TASK BRIEF :: Of the entries below, repeat exactly only those lines from the one containing "U4 pin SCL: SCL -> GND" through the last line, with pictures omitted.

____ EXTRACTED MATERIAL

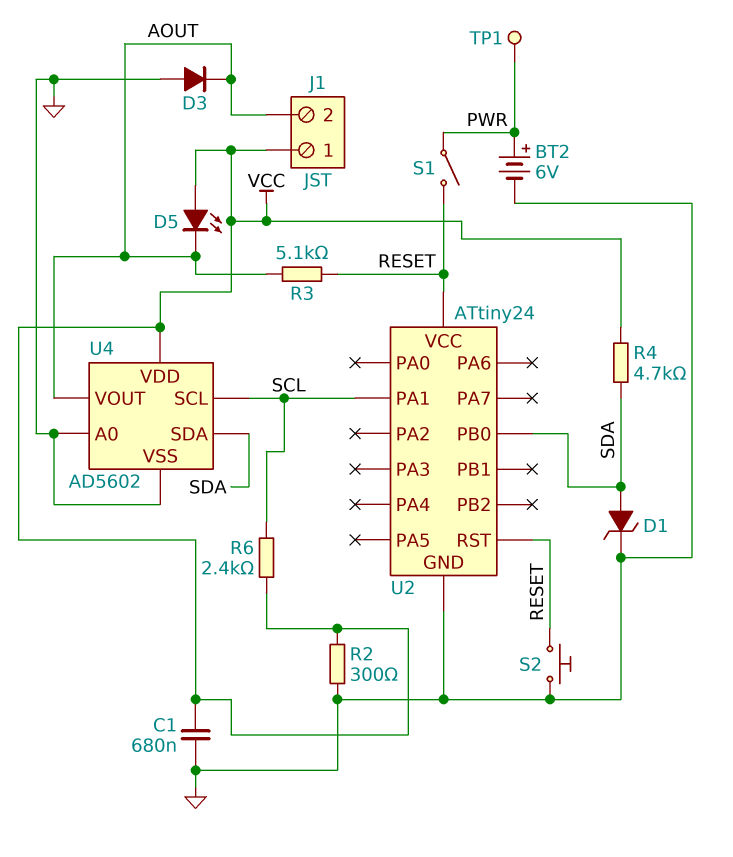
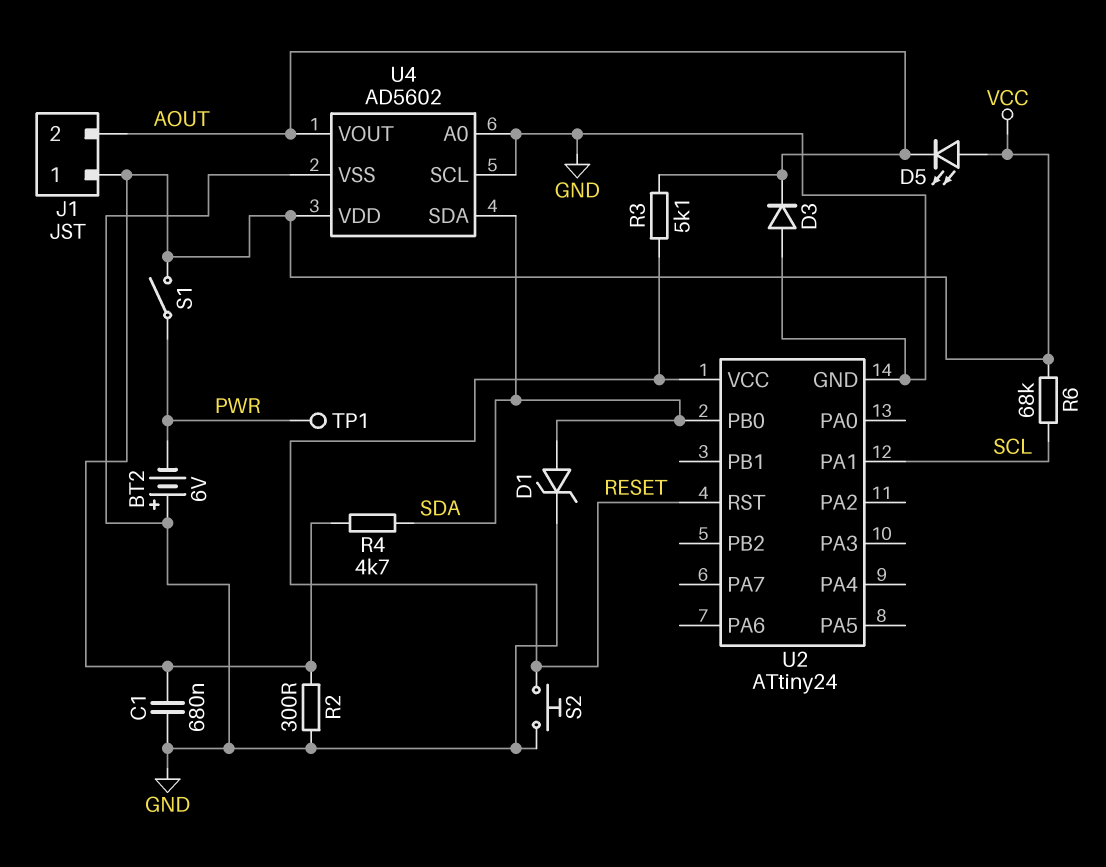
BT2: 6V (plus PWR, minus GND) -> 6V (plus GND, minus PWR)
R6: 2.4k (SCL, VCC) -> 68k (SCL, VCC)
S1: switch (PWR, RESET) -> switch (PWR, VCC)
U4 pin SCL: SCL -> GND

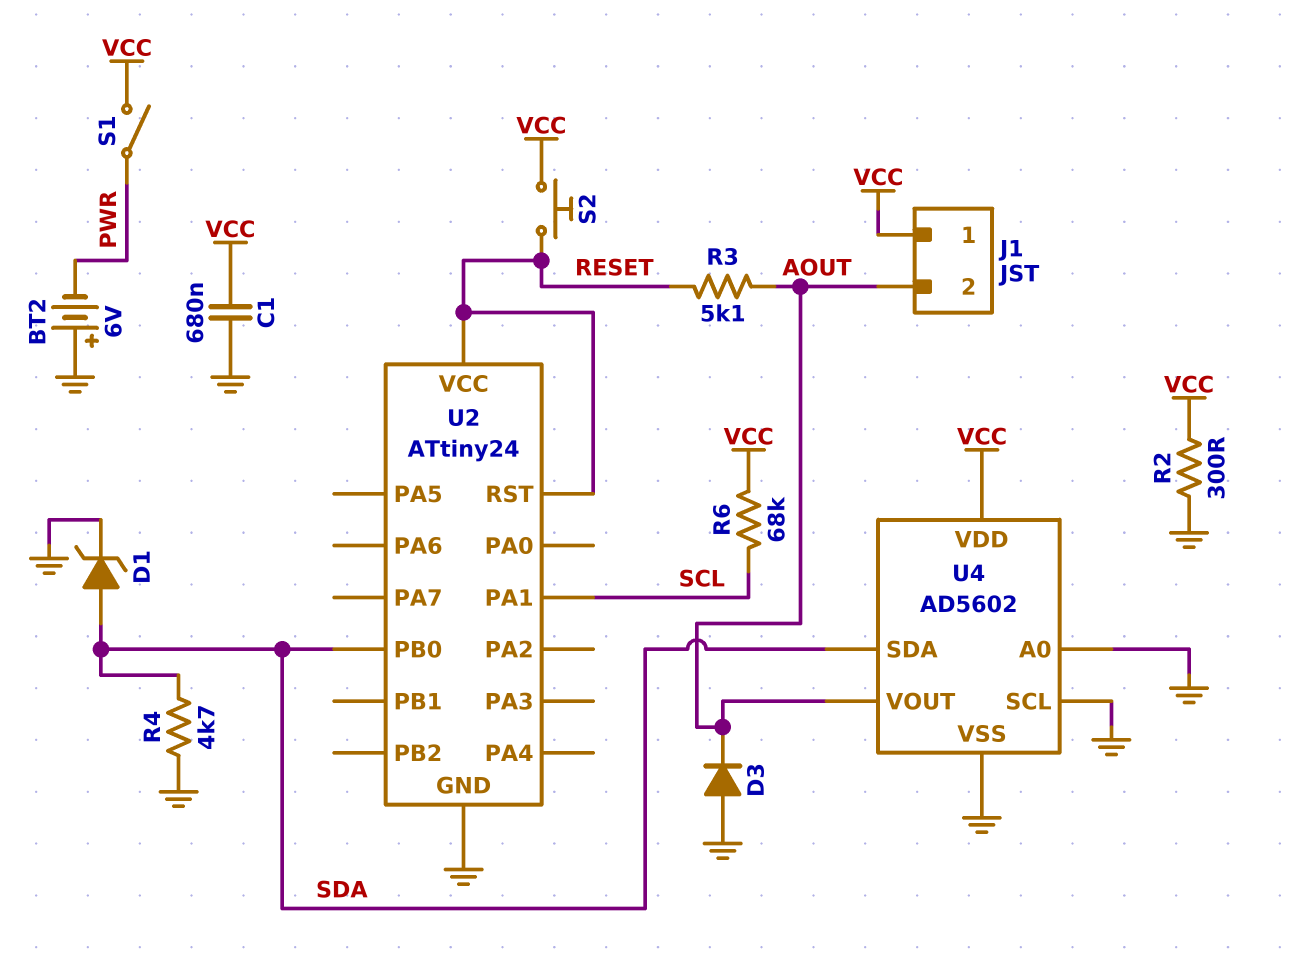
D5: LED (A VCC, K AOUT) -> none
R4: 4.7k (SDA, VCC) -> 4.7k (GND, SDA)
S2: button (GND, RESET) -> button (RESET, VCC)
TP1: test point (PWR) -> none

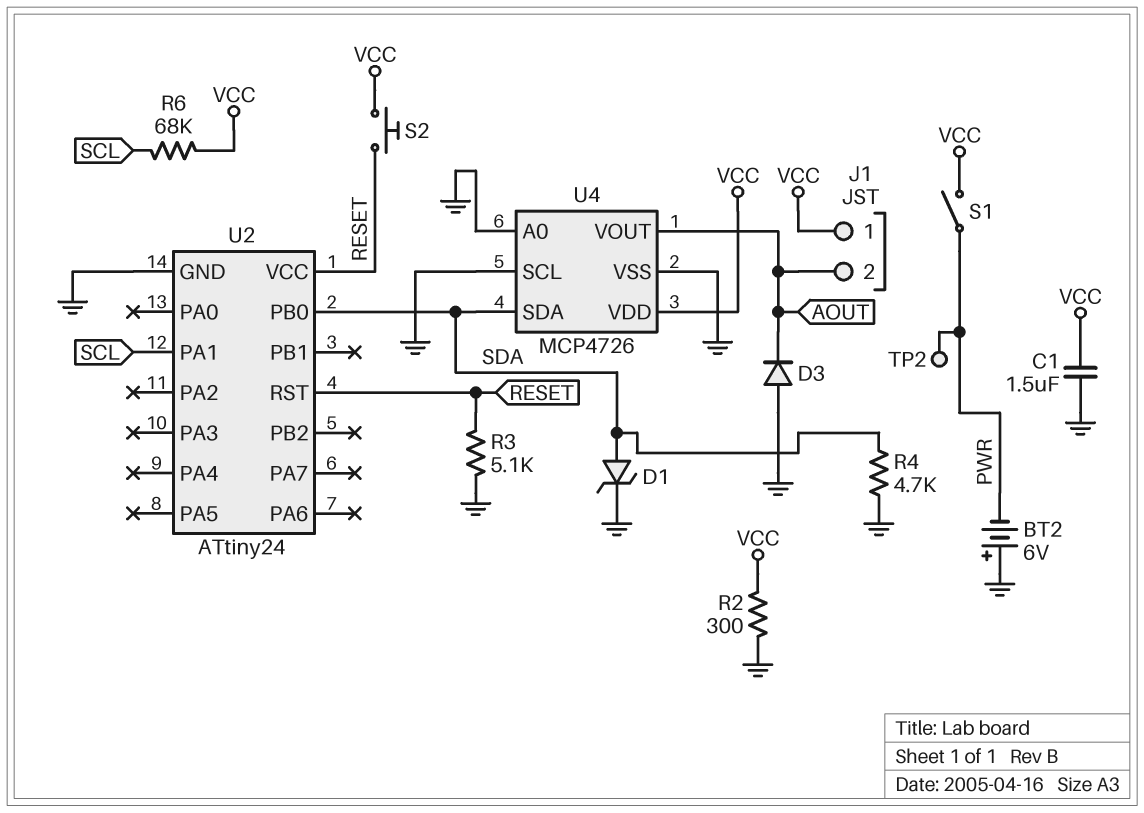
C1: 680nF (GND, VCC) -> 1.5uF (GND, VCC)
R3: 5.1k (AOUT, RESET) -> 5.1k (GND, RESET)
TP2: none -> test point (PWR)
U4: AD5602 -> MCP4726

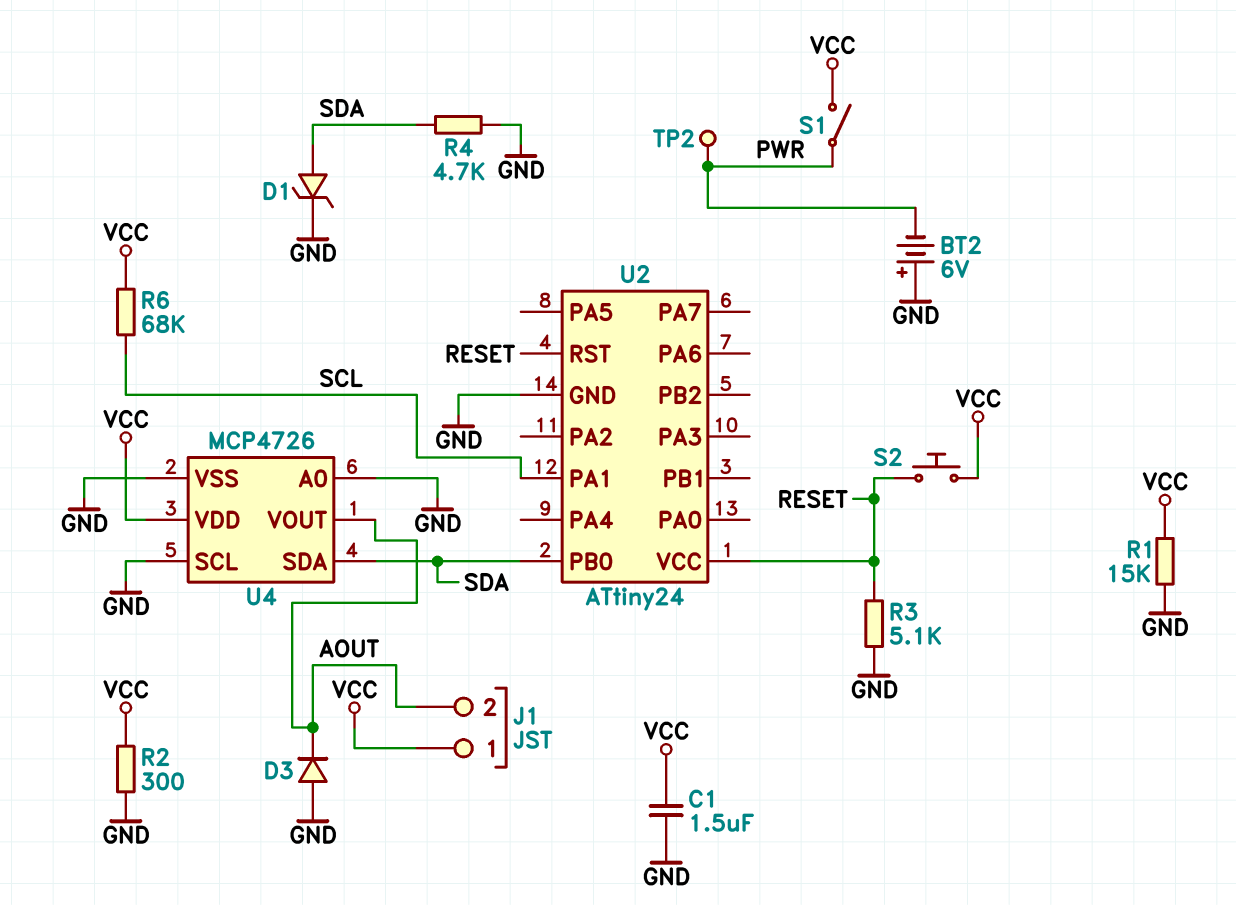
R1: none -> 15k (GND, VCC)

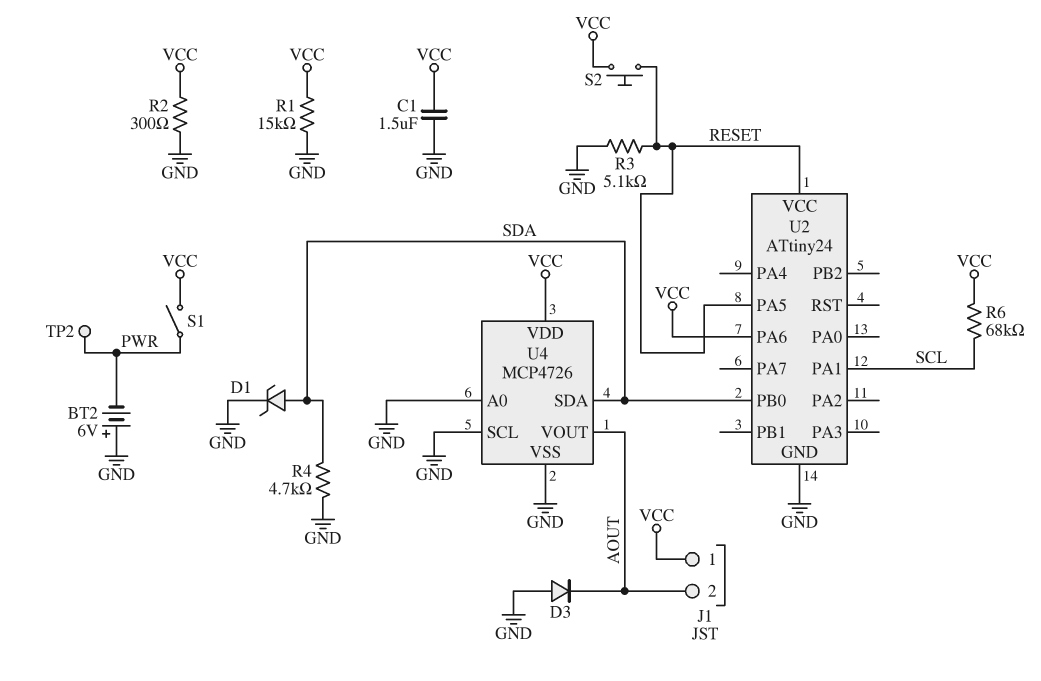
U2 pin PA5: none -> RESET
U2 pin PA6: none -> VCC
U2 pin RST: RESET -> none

________

RESPONSE BELOW ::
U4 pin SCL: SCL -> GND

D5: LED (A VCC, K AOUT) -> none
R4: 4.7k (SDA, VCC) -> 4.7k (GND, SDA)
S2: button (GND, RESET) -> button (RESET, VCC)
TP1: test point (PWR) -> none

C1: 680nF (GND, VCC) -> 1.5uF (GND, VCC)
R3: 5.1k (AOUT, RESET) -> 5.1k (GND, RESET)
TP2: none -> test point (PWR)
U4: AD5602 -> MCP4726

R1: none -> 15k (GND, VCC)

U2 pin PA5: none -> RESET
U2 pin PA6: none -> VCC
U2 pin RST: RESET -> none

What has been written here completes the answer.